Could you print each entry below verbatim while omitting the pictures?
Top of TASK MATERIAL
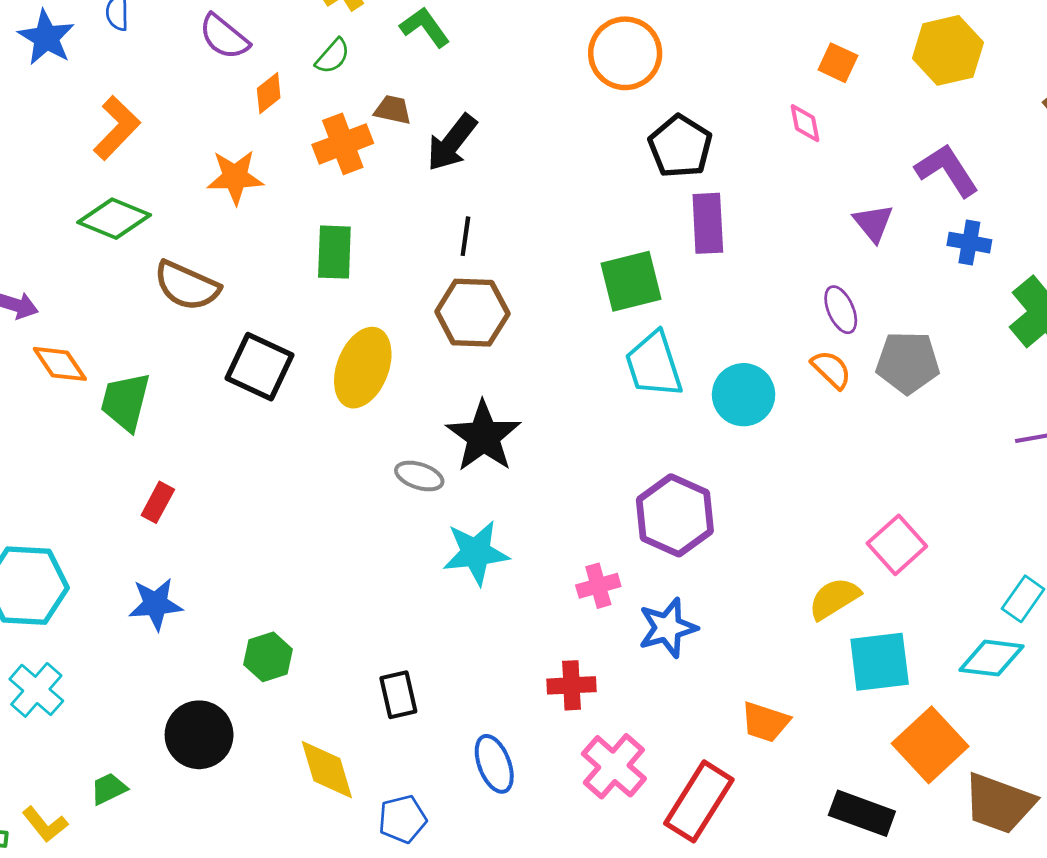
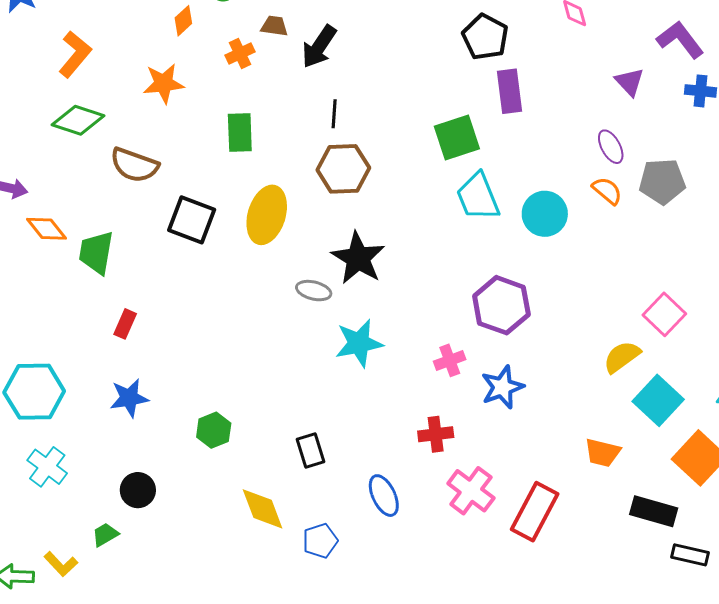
orange cross: (343, 144) -> (240, 53), size x0.7
cyan square: (880, 662) -> (658, 400), turned -36
orange trapezoid: (765, 722) -> (602, 453), moved
black circle: (199, 735) -> (138, 490), moved, size x0.7

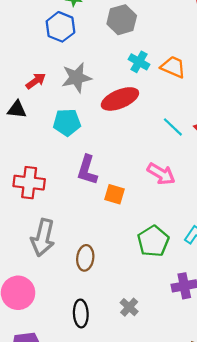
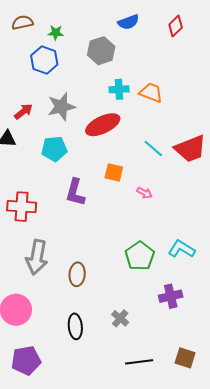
cyan cross: (139, 62) -> (119, 89), turned -30
pink arrow: (161, 174) -> (144, 193), size x0.6
orange square: (115, 194) -> (114, 172), moved

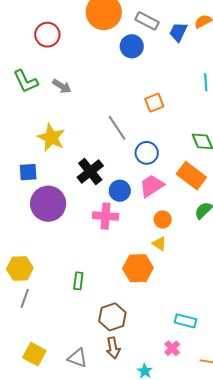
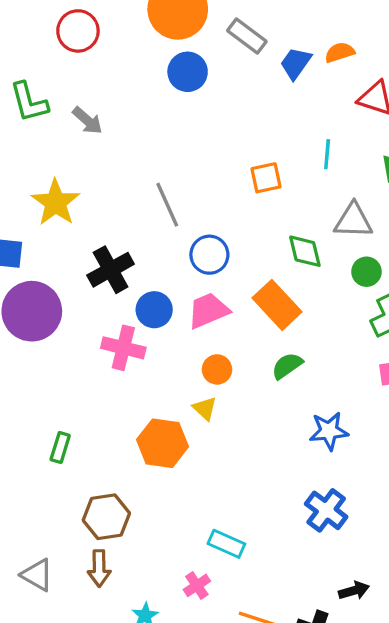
blue circle: (132, 46) -> (188, 72), moved
orange square: (154, 103) -> (266, 178), moved

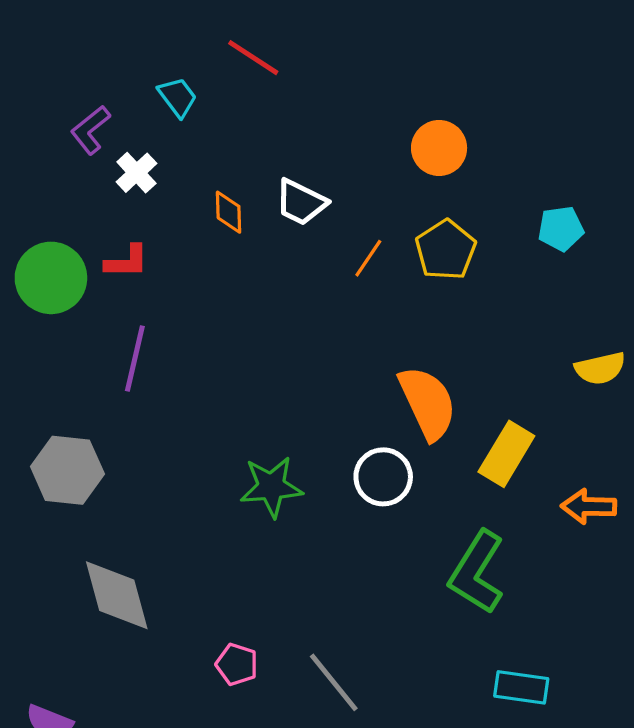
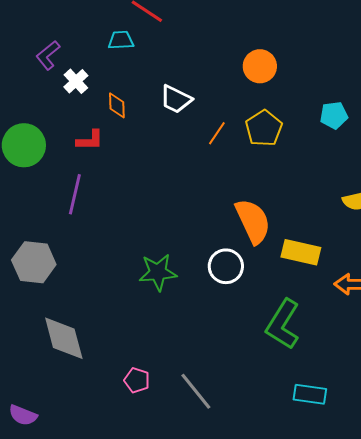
cyan trapezoid: (178, 97) -> (121, 40), moved, turned -56
orange diamond: (229, 212) -> (117, 105), moved
red L-shape: (127, 261) -> (90, 140), moved
yellow rectangle: (506, 454) -> (301, 252), turned 72

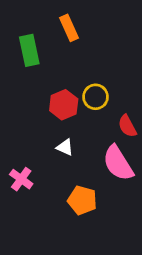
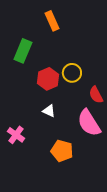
green rectangle: (29, 50) -> (23, 51), moved, turned 35

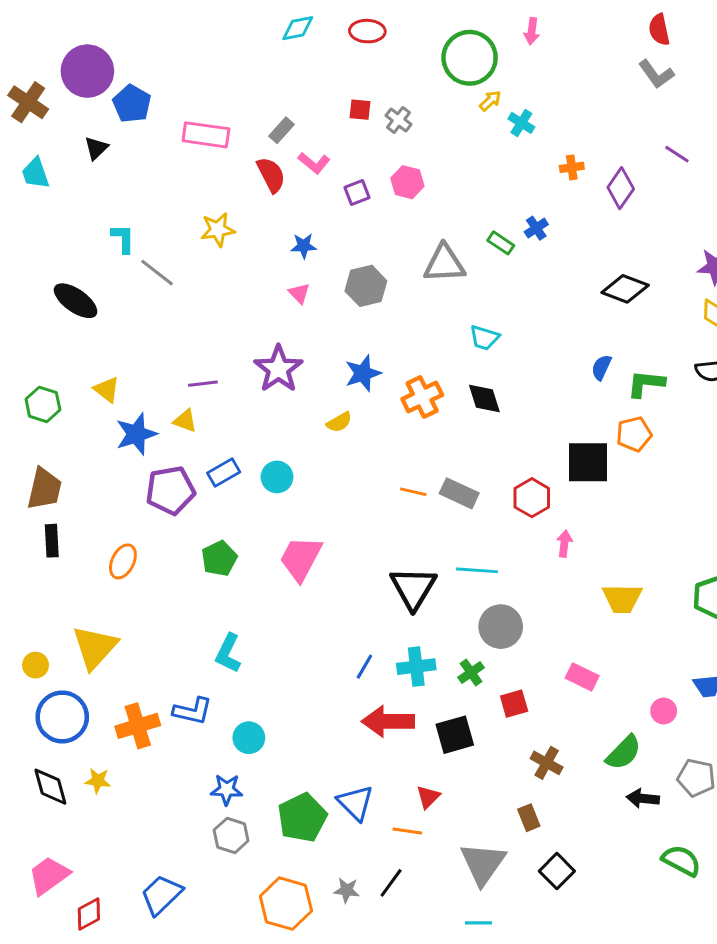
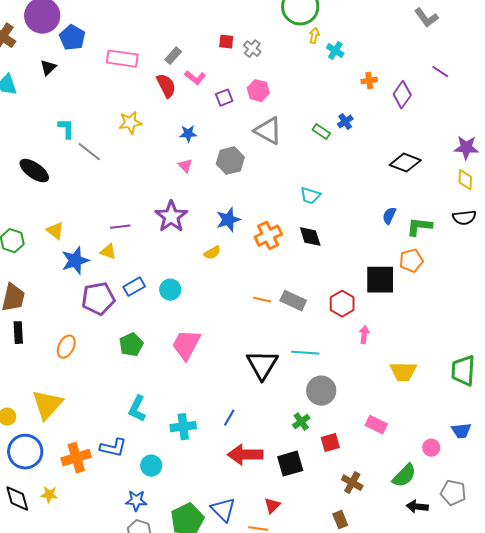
yellow arrow: (490, 101) -> (314, 36), turned -35
gray triangle: (444, 264) -> (268, 131), moved, turned 32
cyan cross: (416, 667) -> (183, 427), moved

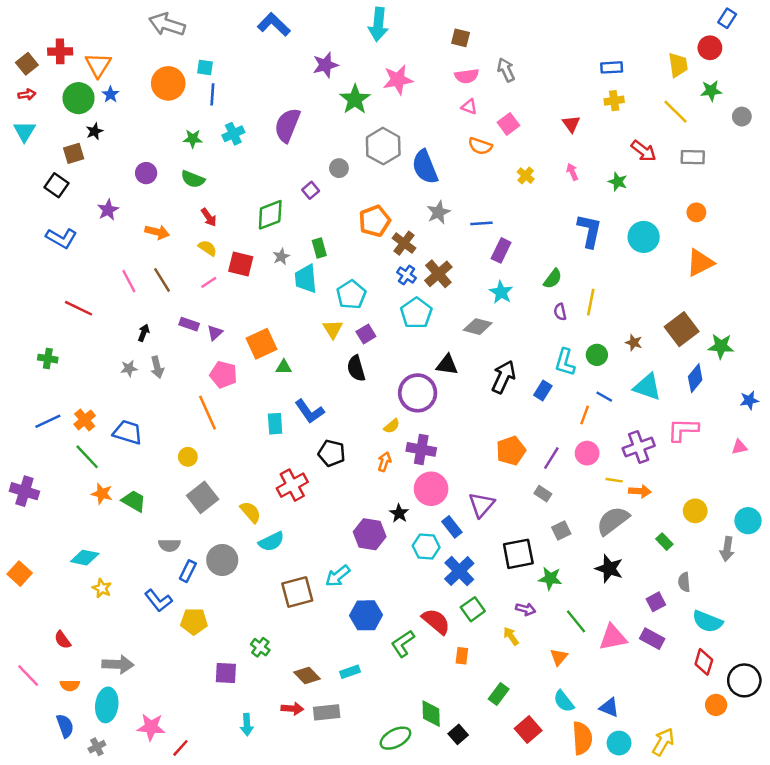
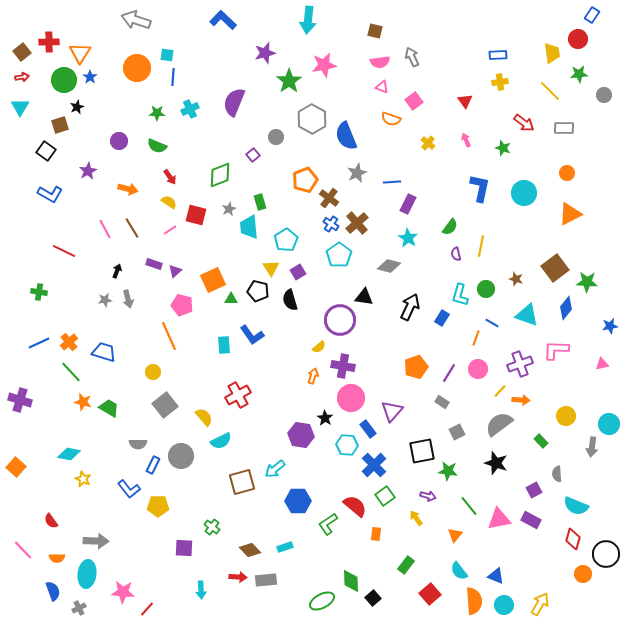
black pentagon: (332, 453) -> (258, 291), moved
yellow line: (614, 480) -> (500, 391), turned -56

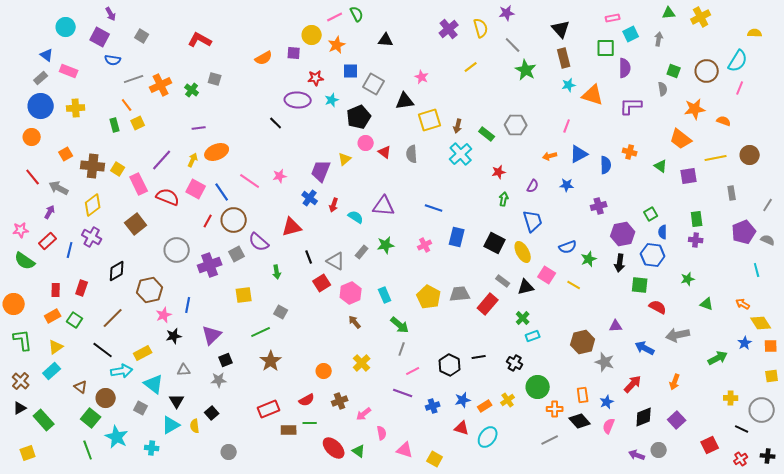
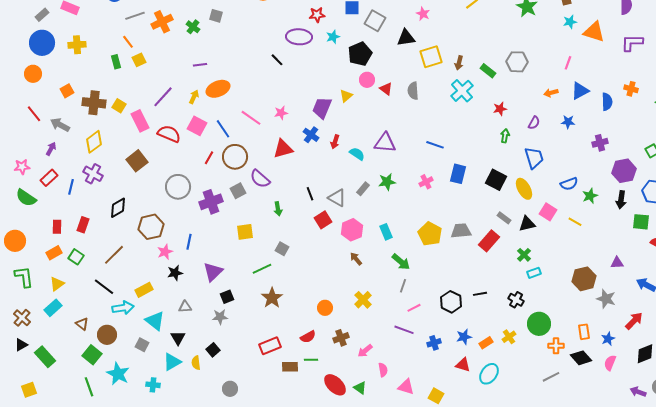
red triangle: (292, 227) -> (283, 149), moved

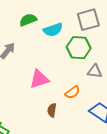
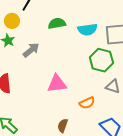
cyan semicircle: (53, 30) -> (87, 30), moved
brown semicircle: (52, 110) -> (63, 126), moved

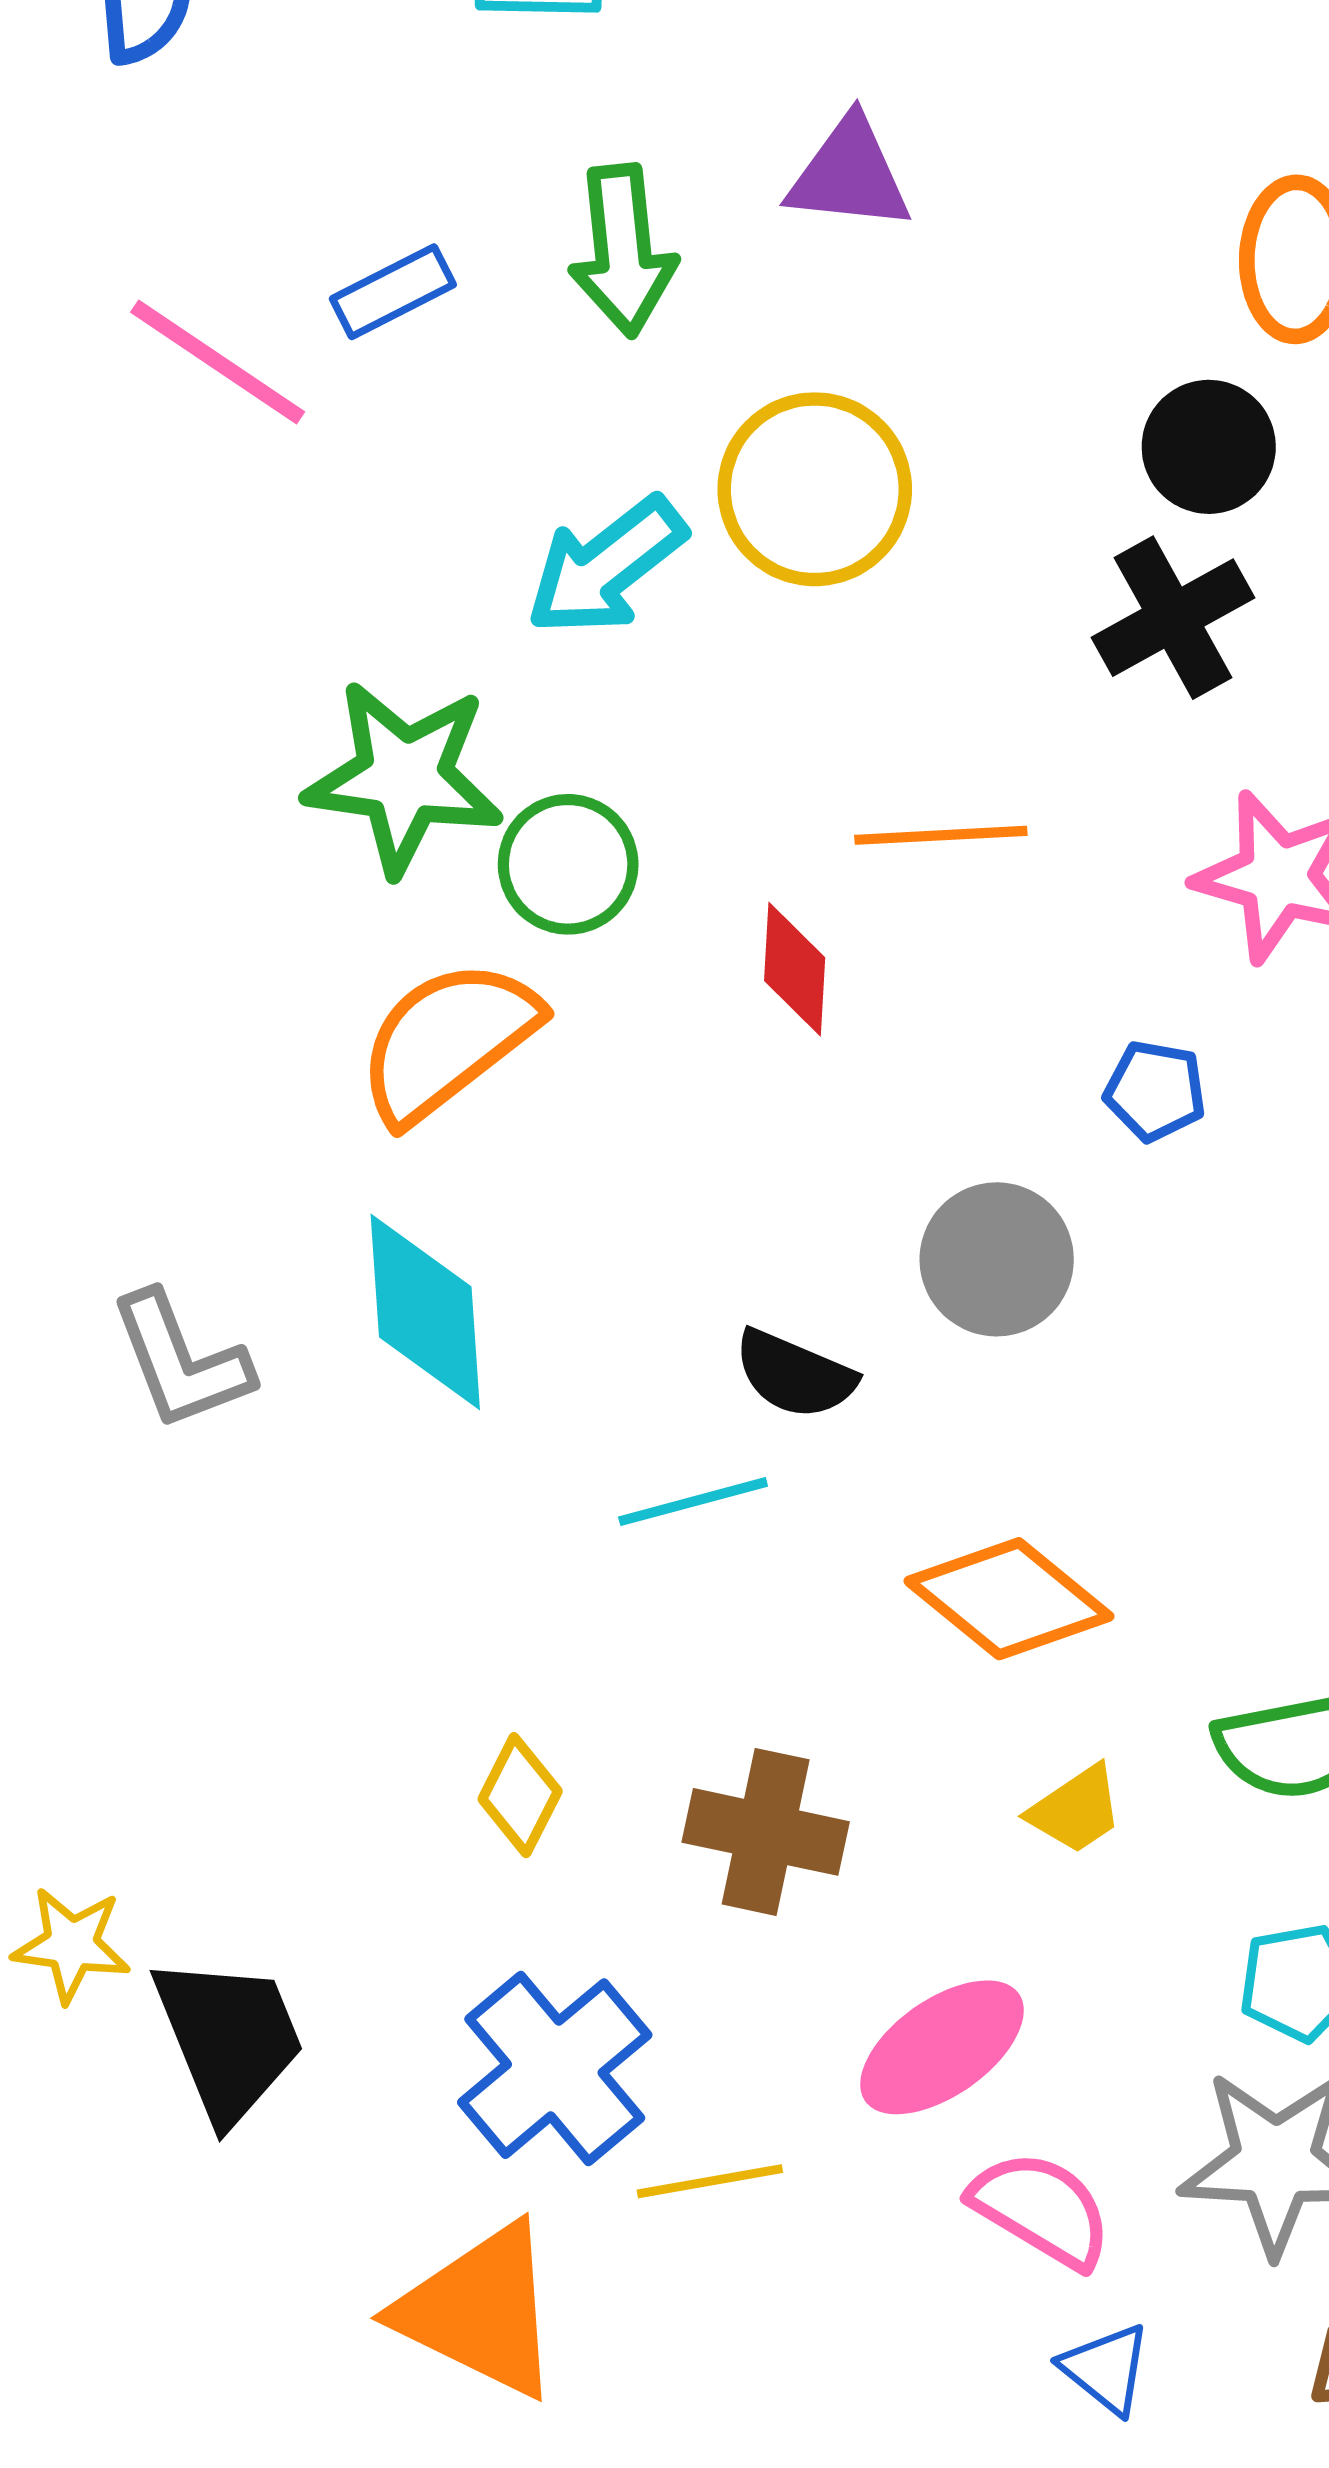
Bottom of TASK MATERIAL
__EXERCISE RESPONSE__
orange cross: (343, 144) -> (240, 53), size x0.7
cyan square: (880, 662) -> (658, 400), turned -36
orange trapezoid: (765, 722) -> (602, 453), moved
black circle: (199, 735) -> (138, 490), moved, size x0.7

cyan cross: (139, 62) -> (119, 89), turned -30
pink arrow: (161, 174) -> (144, 193), size x0.6
orange square: (115, 194) -> (114, 172), moved

blue circle: (132, 46) -> (188, 72), moved
orange square: (154, 103) -> (266, 178), moved

cyan trapezoid: (178, 97) -> (121, 40), moved, turned -56
orange diamond: (229, 212) -> (117, 105), moved
red L-shape: (127, 261) -> (90, 140), moved
yellow rectangle: (506, 454) -> (301, 252), turned 72

green rectangle: (29, 50) -> (23, 51), moved, turned 35

yellow arrow: (490, 101) -> (314, 36), turned -35
gray triangle: (444, 264) -> (268, 131), moved, turned 32
cyan cross: (416, 667) -> (183, 427), moved

black pentagon: (332, 453) -> (258, 291), moved
yellow line: (614, 480) -> (500, 391), turned -56

red triangle: (292, 227) -> (283, 149), moved

cyan semicircle: (53, 30) -> (87, 30), moved
brown semicircle: (52, 110) -> (63, 126), moved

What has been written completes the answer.